■ Task directions ■
Look in the material below for the line with "blue ellipse: (227, 349) -> (366, 456), moved" and the line with "red square: (558, 688)", then set down exactly those two lines and all lines between, nothing more.

■ Supplied records ■
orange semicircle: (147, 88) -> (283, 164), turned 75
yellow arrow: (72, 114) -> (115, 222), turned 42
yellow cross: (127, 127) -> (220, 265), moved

...

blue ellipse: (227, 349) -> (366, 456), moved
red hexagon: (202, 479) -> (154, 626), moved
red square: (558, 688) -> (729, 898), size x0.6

■ Answer box ■
blue ellipse: (227, 349) -> (366, 456), moved
red hexagon: (202, 479) -> (154, 626), moved
red square: (558, 688) -> (729, 898), size x0.6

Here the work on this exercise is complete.